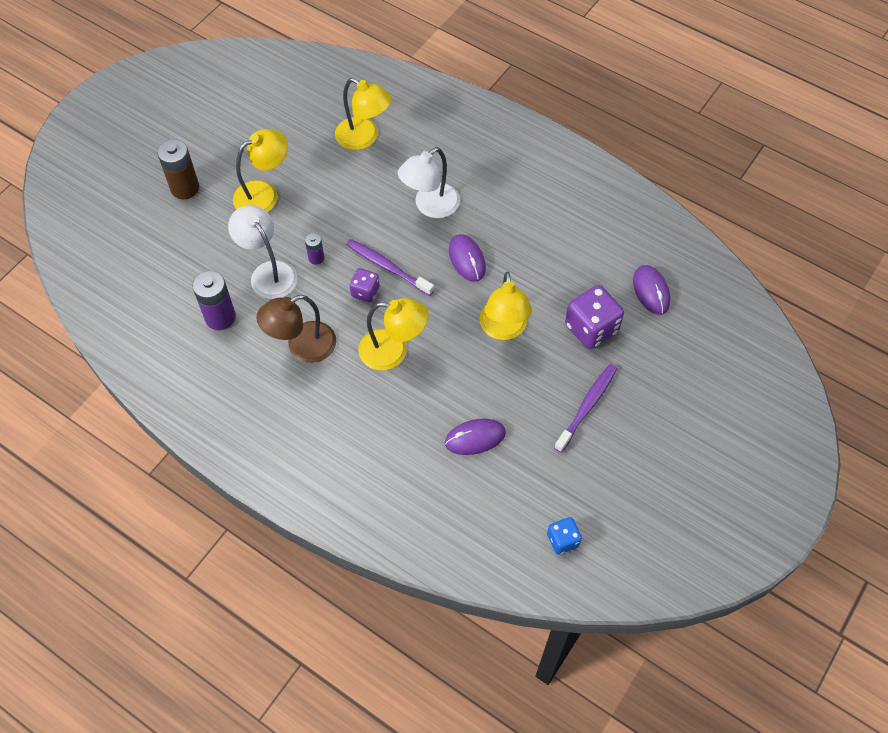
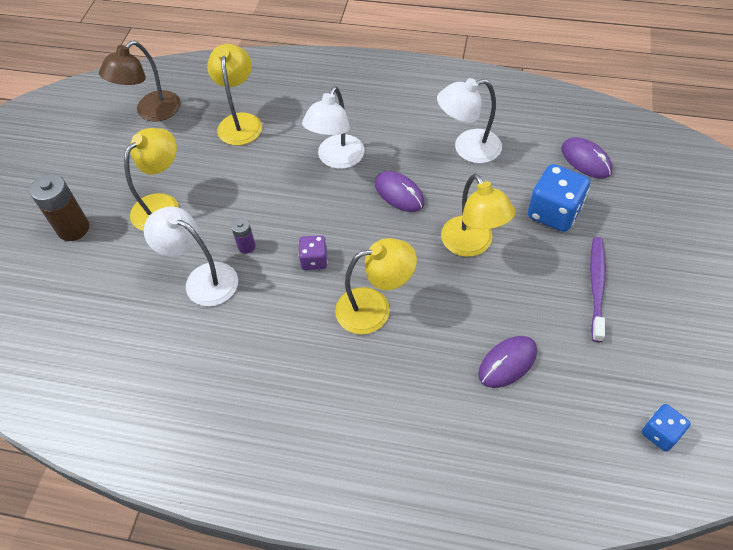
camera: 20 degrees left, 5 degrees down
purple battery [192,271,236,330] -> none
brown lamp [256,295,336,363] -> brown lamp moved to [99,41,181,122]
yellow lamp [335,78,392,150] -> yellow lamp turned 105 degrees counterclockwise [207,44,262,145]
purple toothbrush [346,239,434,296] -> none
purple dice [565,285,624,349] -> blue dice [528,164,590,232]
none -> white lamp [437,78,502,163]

* * *

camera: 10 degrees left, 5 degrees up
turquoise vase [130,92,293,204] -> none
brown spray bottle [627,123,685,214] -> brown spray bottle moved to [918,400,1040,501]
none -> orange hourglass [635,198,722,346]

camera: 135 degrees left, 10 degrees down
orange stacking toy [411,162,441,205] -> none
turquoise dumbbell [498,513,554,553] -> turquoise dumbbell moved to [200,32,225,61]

--

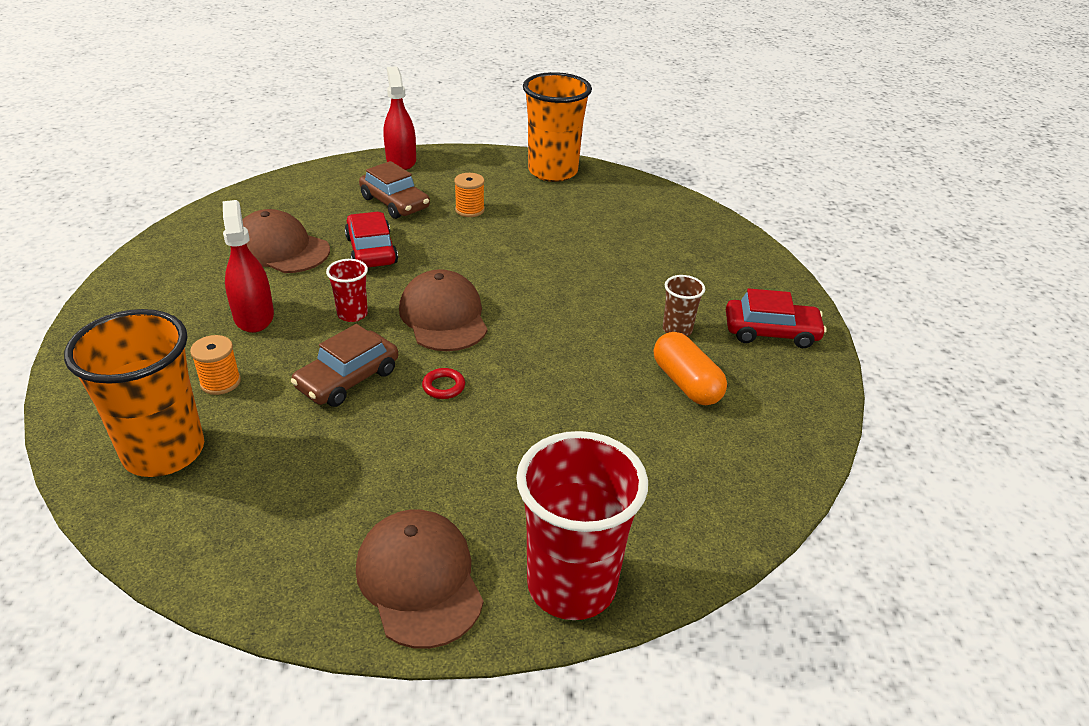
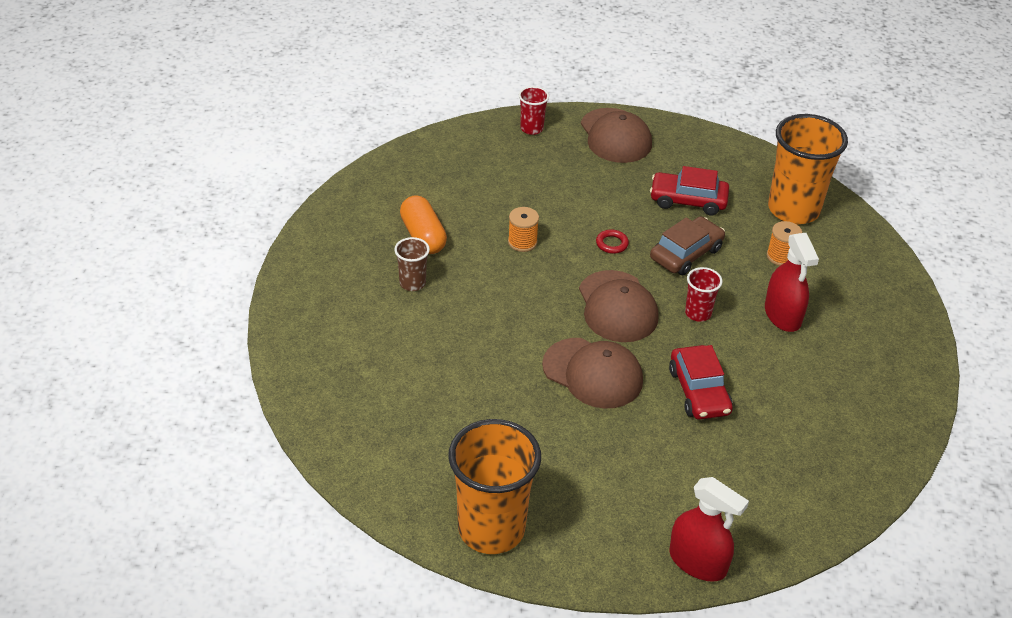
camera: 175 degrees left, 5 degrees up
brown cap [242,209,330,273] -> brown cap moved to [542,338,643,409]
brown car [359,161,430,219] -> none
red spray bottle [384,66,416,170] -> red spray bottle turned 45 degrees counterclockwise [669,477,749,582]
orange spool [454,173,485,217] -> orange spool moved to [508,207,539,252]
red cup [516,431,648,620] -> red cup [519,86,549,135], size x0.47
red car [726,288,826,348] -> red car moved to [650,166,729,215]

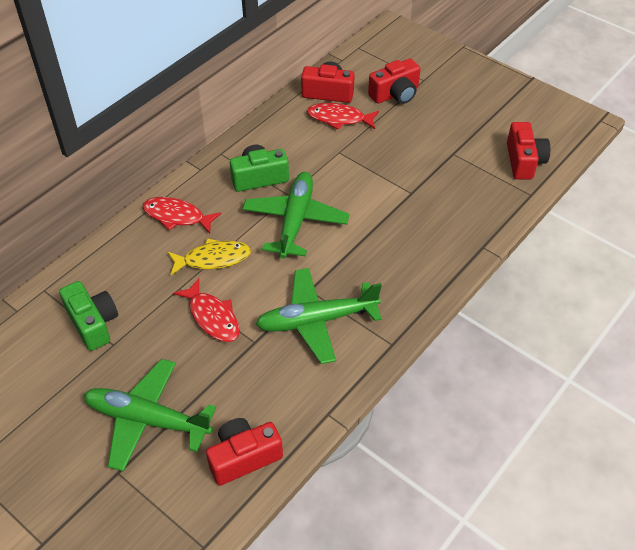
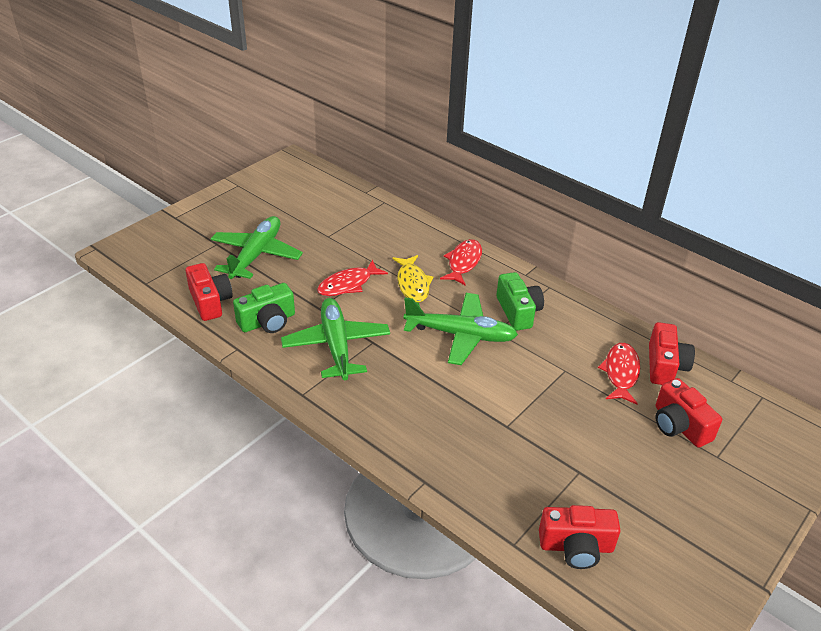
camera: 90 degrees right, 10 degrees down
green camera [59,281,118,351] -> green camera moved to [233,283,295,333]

> WHAT THE TASK ASKS: An exact transcription is needed of the lines from the one with "red spray bottle [384,66,416,170]" to the one with "green camera [59,281,118,351]" above, both ends included, with pictures left out.

> EXERCISE OUTPUT:
red spray bottle [384,66,416,170] -> red spray bottle turned 45 degrees counterclockwise [669,477,749,582]
orange spool [454,173,485,217] -> orange spool moved to [508,207,539,252]
red cup [516,431,648,620] -> red cup [519,86,549,135], size x0.47
red car [726,288,826,348] -> red car moved to [650,166,729,215]

camera: 90 degrees right, 10 degrees down
green camera [59,281,118,351] -> green camera moved to [233,283,295,333]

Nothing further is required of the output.